--- Try it ---
Please filter the listing for the string "cutting" and copy each matching line.

BEGIN

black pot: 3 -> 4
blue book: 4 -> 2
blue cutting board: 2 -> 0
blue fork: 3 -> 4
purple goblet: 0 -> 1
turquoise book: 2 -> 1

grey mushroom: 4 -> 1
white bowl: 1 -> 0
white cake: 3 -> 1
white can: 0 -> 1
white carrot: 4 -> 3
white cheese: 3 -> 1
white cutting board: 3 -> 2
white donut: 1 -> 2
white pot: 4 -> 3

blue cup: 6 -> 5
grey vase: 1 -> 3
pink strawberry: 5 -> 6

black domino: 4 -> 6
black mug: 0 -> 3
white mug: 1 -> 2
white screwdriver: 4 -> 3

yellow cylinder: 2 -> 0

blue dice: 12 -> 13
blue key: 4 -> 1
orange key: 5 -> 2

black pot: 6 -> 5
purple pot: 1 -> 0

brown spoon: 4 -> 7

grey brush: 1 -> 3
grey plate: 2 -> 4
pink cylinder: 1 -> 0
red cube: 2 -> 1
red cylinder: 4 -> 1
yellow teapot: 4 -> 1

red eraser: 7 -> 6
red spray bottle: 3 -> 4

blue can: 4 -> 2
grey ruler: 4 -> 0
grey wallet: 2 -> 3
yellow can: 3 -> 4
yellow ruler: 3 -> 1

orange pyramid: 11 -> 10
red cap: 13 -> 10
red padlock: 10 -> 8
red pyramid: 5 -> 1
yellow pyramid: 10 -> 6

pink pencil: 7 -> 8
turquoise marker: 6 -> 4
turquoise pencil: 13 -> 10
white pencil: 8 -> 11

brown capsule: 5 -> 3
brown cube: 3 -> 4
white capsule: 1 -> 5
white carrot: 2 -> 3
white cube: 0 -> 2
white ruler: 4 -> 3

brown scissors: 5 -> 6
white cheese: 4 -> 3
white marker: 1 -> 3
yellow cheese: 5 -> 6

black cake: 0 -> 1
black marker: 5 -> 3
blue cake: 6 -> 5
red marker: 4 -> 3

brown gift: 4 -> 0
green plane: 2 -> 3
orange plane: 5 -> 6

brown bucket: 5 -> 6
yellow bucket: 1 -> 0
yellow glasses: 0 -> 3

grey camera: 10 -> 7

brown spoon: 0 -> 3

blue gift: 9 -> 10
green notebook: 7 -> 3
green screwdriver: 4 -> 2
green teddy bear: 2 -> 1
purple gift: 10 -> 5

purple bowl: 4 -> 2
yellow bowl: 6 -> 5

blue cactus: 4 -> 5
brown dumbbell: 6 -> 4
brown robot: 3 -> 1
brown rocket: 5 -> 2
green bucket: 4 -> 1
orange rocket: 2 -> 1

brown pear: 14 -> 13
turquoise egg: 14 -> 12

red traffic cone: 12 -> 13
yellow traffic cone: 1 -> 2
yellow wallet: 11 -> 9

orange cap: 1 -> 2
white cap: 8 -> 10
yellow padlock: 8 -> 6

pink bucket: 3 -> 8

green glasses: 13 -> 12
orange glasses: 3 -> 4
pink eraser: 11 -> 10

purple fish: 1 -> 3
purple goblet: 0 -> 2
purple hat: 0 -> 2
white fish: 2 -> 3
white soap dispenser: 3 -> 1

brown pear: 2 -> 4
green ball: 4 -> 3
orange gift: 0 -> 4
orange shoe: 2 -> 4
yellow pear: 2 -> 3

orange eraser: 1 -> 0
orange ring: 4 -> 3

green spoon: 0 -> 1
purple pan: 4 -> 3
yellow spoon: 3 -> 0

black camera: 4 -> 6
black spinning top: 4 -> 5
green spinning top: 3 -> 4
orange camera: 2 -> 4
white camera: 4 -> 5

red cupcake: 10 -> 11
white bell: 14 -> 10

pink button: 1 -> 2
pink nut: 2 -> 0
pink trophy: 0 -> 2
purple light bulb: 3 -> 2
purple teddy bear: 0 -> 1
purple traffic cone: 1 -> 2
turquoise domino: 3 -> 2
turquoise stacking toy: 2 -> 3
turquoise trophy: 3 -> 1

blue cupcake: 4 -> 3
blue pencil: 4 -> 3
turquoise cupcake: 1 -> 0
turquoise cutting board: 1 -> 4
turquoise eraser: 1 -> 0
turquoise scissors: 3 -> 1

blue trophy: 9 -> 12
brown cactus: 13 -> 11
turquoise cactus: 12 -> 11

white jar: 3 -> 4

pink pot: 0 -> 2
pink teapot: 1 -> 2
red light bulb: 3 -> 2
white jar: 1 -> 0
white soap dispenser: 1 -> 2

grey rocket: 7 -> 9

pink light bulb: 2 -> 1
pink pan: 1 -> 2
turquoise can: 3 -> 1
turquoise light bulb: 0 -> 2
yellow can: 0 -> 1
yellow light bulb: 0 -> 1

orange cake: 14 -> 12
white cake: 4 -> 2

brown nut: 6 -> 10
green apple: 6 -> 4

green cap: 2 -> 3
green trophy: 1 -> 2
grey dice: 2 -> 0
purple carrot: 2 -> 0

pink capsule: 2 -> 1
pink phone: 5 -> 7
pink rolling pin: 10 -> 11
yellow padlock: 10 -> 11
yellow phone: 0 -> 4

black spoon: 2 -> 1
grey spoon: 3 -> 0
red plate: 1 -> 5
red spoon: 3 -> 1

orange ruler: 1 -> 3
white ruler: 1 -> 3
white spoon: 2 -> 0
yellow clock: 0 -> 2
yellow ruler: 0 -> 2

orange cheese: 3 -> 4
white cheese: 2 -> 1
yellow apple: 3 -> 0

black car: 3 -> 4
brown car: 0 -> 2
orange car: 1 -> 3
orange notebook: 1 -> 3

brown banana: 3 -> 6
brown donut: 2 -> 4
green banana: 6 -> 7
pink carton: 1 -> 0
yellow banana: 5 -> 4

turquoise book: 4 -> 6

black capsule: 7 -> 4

END

--- Worked solution ---
blue cutting board: 2 -> 0
white cutting board: 3 -> 2
turquoise cutting board: 1 -> 4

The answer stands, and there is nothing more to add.